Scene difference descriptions
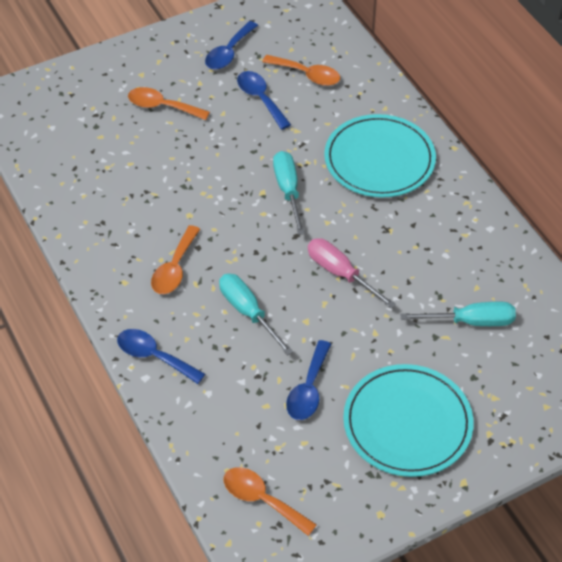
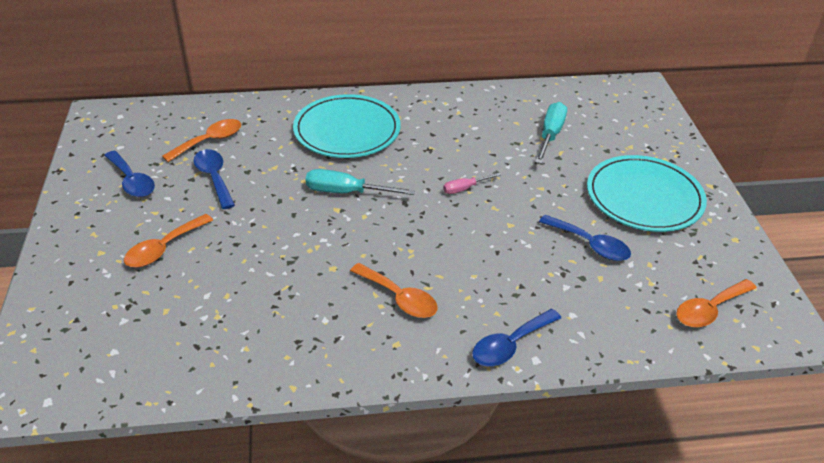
camera: 70 degrees left, 10 degrees down
(248, 312) = (483, 259): turquoise screwdriver -> none
(260, 98) = (214, 177): blue spoon -> blue spoon turned 75 degrees clockwise
(340, 273) = (465, 188): pink screwdriver -> pink screwdriver, size x0.58

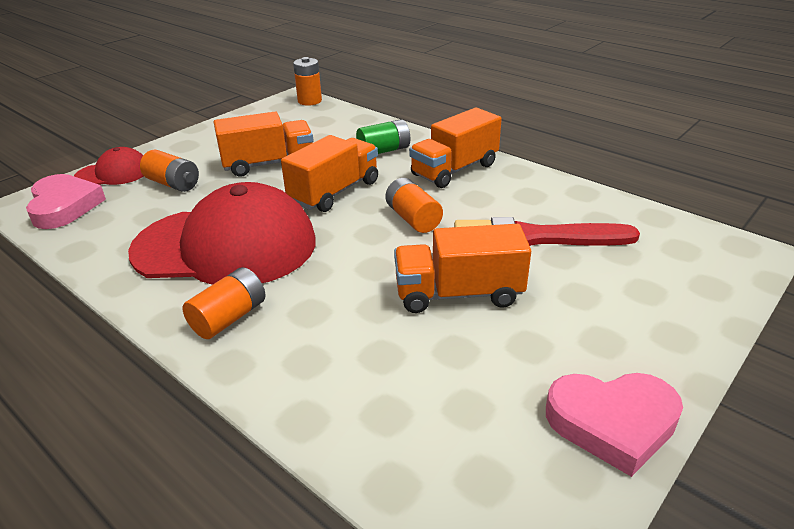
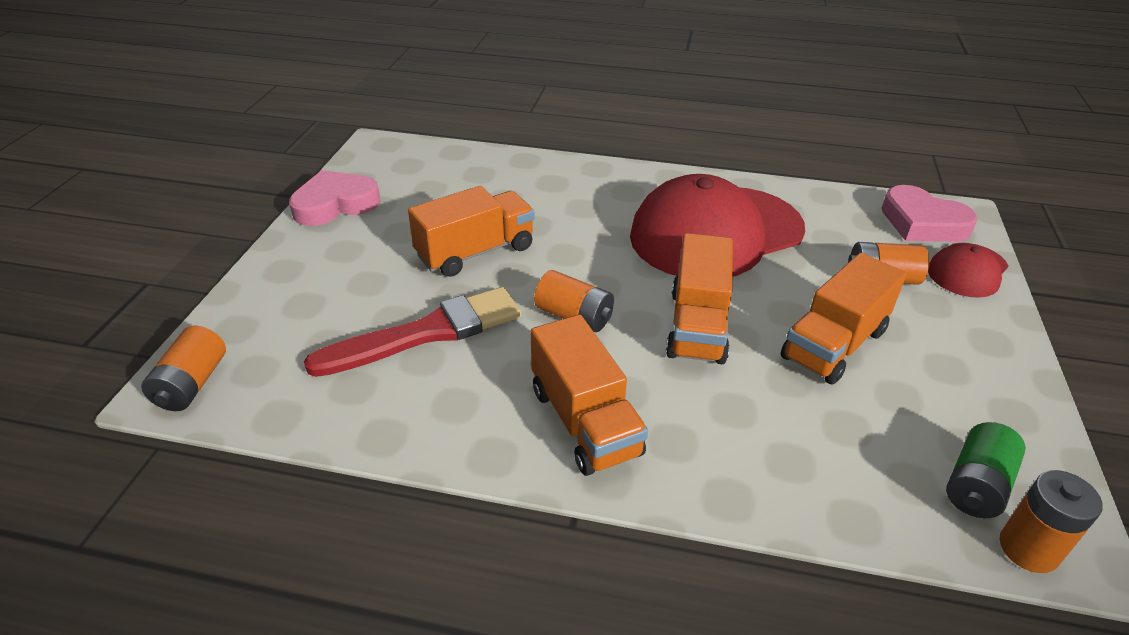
camera: 150 degrees right, 5 degrees up
(229, 318) = (633, 188): orange battery -> orange battery (192, 384)
(384, 150) = (721, 431): green battery -> green battery (976, 485)
(454, 170) = (585, 421): orange truck -> orange truck turned 135 degrees clockwise

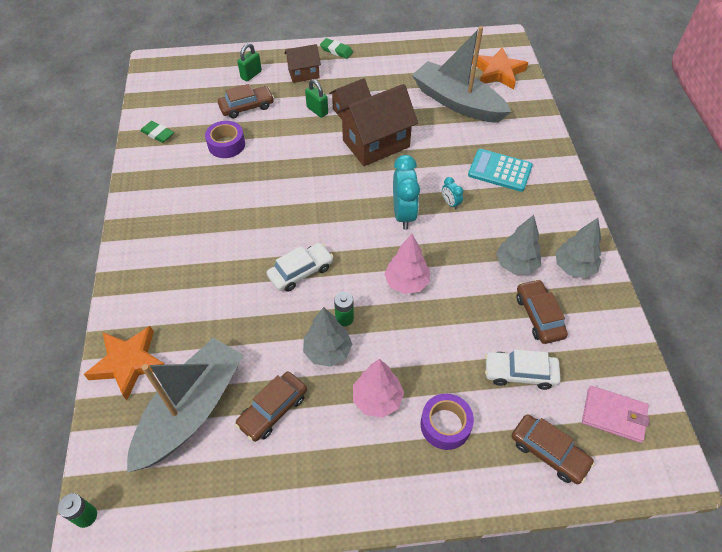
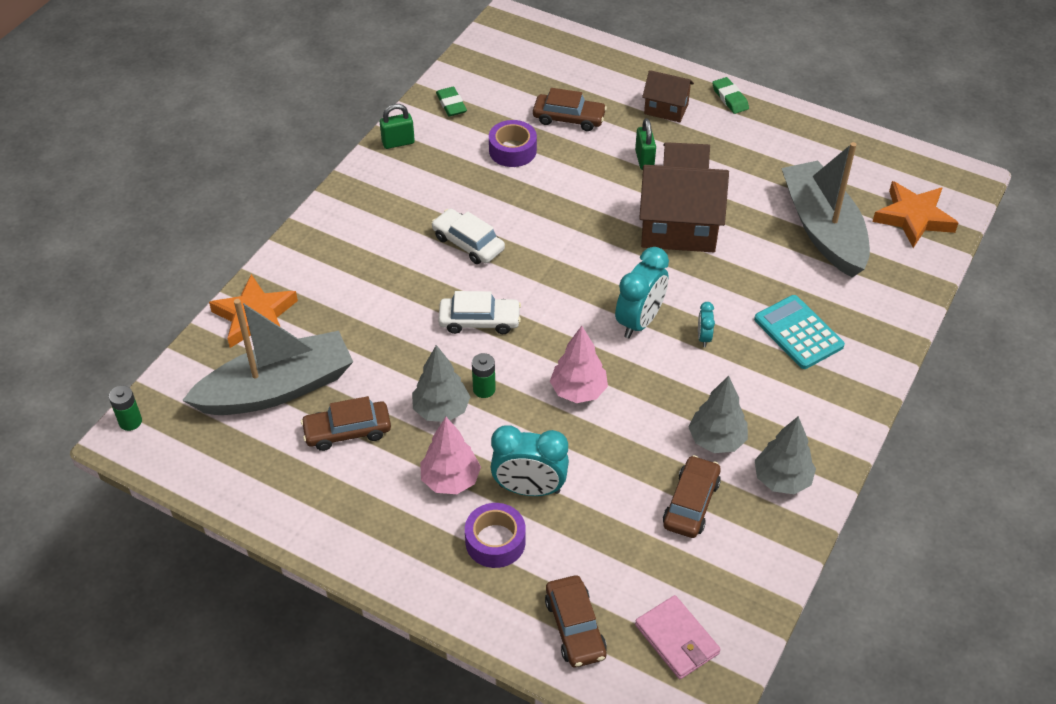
camera: 35 degrees right, 5 degrees down
(251, 75) = (604, 83): green padlock -> green padlock (398, 142)
(434, 371) = (529, 489): none -> turquoise clock
(520, 373) = (615, 543): white car -> white car (468, 243)

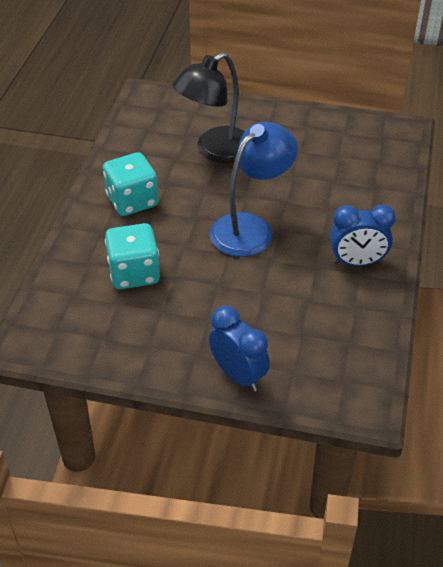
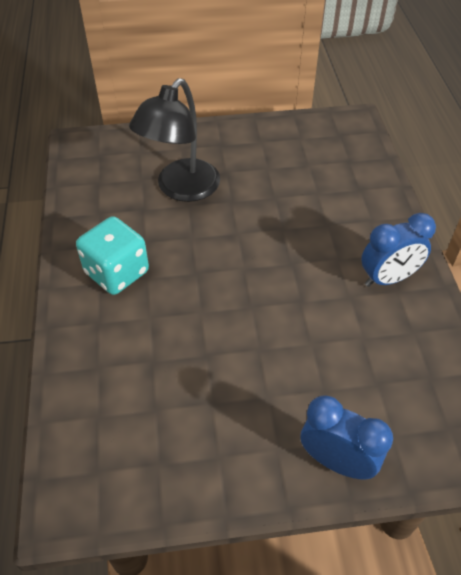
camera: 20 degrees left, 5 degrees up
(134, 273) = (158, 364): turquoise dice -> none
(250, 228) = (260, 269): blue lamp -> none

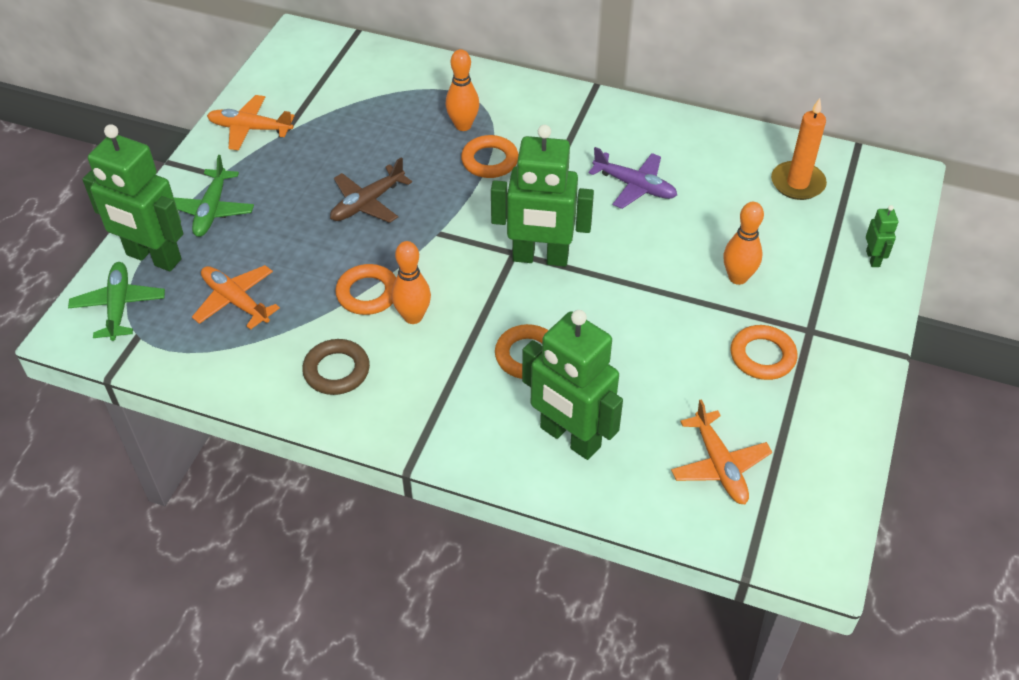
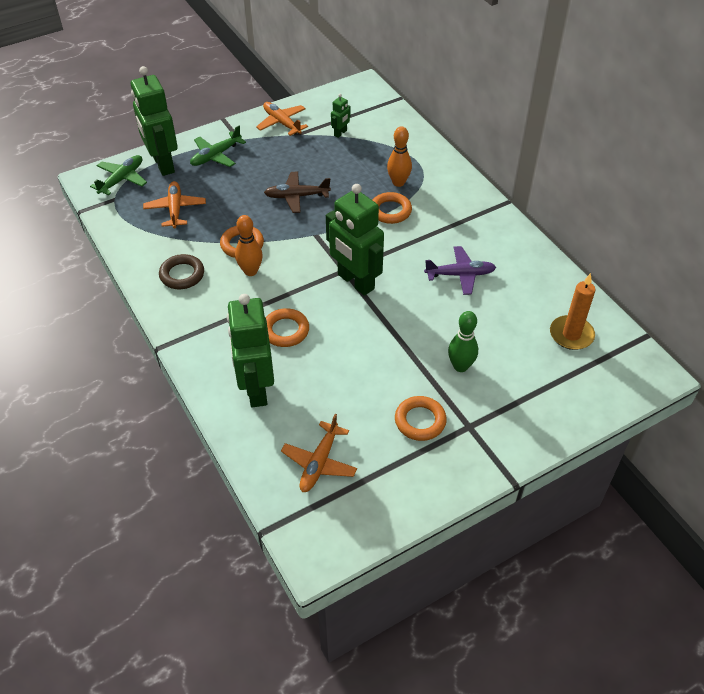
camera: 40 degrees right, 0 degrees up
(635, 186) = (460, 274): purple plane -> purple plane turned 75 degrees counterclockwise
(737, 277) = (460, 366): orange bowling pin -> green bowling pin
(873, 258) = (567, 412): green robot -> green robot (340, 133)

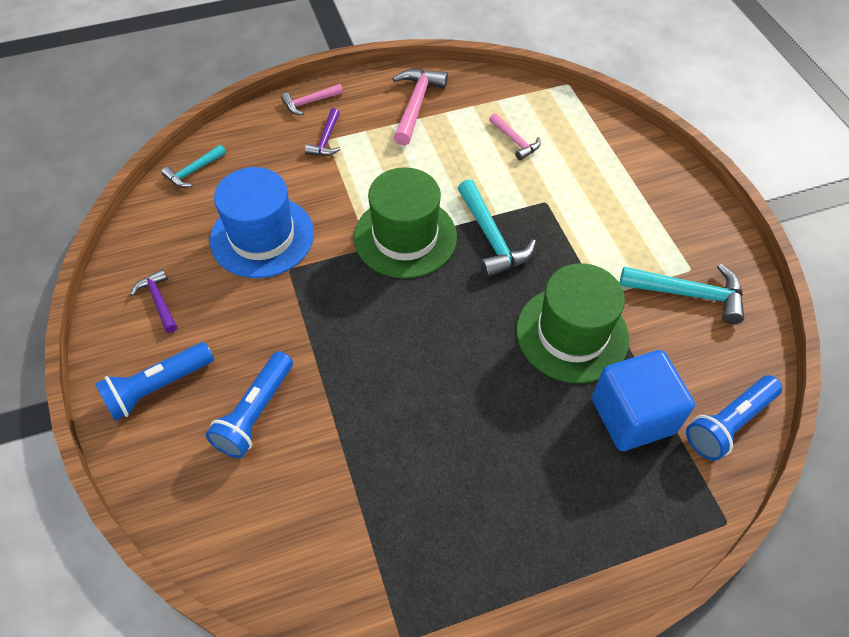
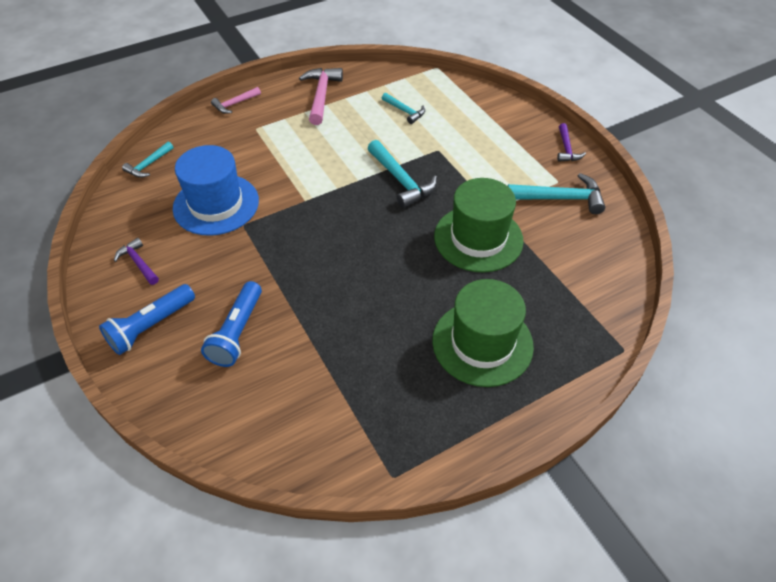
camera: 10 degrees left, 5 degrees down
(326, 140) = (254, 129): purple hammer -> purple hammer (566, 149)
(405, 237) = (333, 189): green hat -> green hat (482, 343)
(515, 141) = (405, 111): pink hammer -> turquoise hammer
(632, 416) = (537, 288): blue cube -> none
(728, 423) = (610, 282): blue flashlight -> none

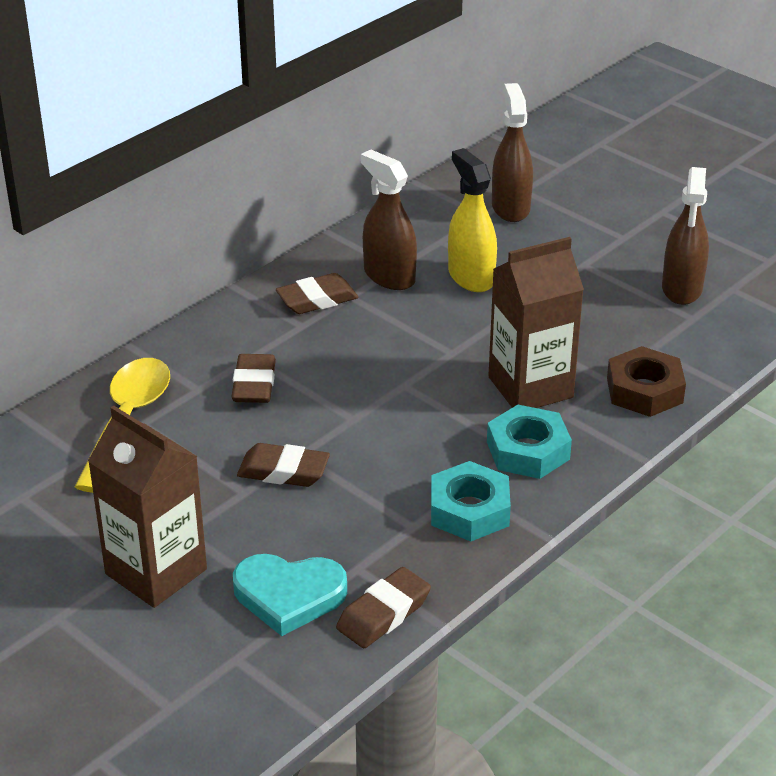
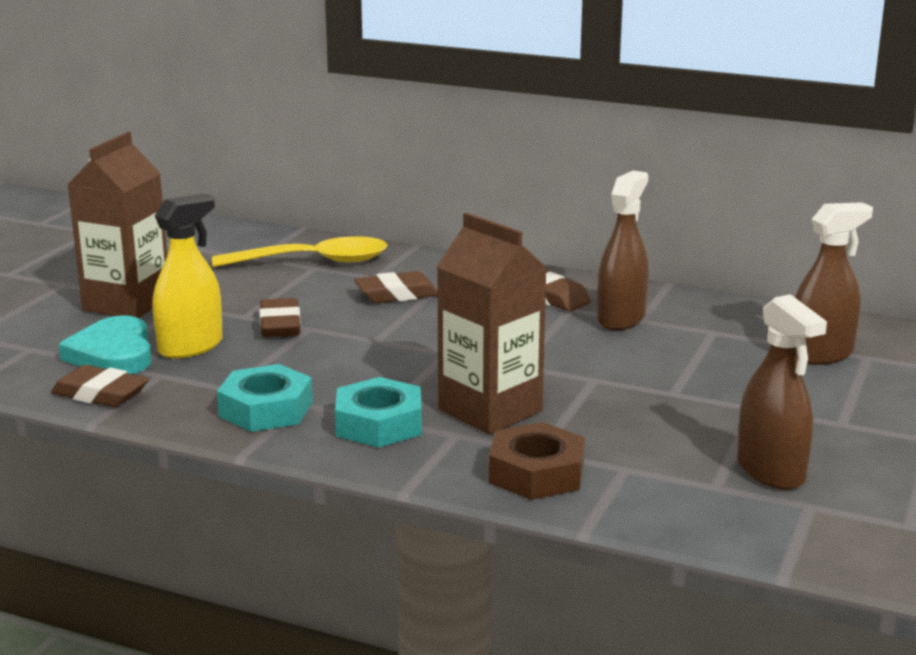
camera: 70 degrees right, 15 degrees down
(471, 277) = (661, 354): yellow spray bottle -> yellow spray bottle (191, 347)
(682, 289) = (771, 471): brown spray bottle -> brown spray bottle turned 105 degrees counterclockwise

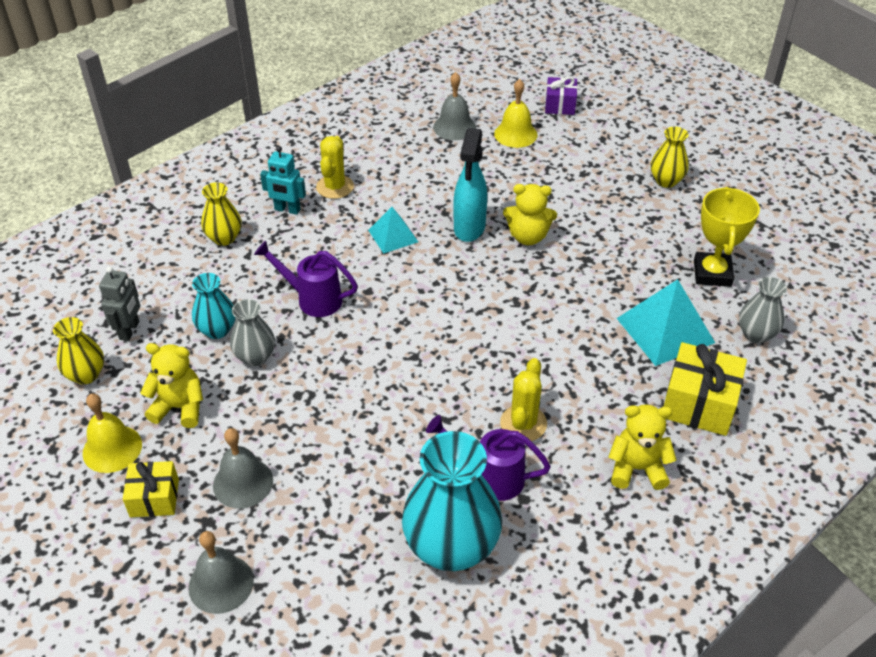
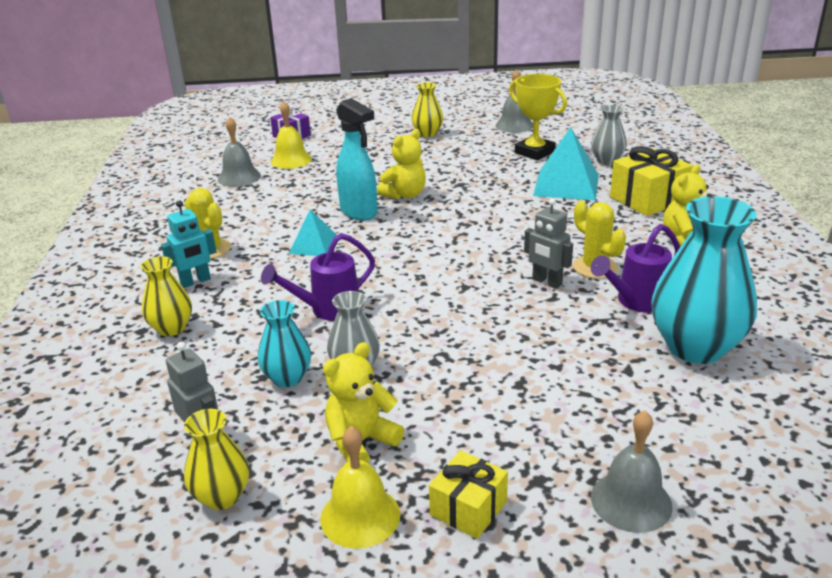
camera: 50 degrees left, 15 degrees down
(243, 483) = (510, 436): grey bell -> grey bell (514, 125)
(468, 403) = (547, 282): none -> grey robot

* _YOUR OBJECTIVE_: Exactly the lines from the one containing "(405, 237) = (333, 189): green" through the last line of the data above should be output, both ends included, with every picture left out.

* _REPLY TO THE EXERCISE_:
(405, 237) = (333, 189): green hat -> green hat (482, 343)
(515, 141) = (405, 111): pink hammer -> turquoise hammer
(632, 416) = (537, 288): blue cube -> none
(728, 423) = (610, 282): blue flashlight -> none

camera: 70 degrees right, 15 degrees down
(471, 277) = (661, 354): yellow spray bottle -> yellow spray bottle (191, 347)
(682, 289) = (771, 471): brown spray bottle -> brown spray bottle turned 105 degrees counterclockwise

camera: 50 degrees left, 15 degrees down
(243, 483) = (510, 436): grey bell -> grey bell (514, 125)
(468, 403) = (547, 282): none -> grey robot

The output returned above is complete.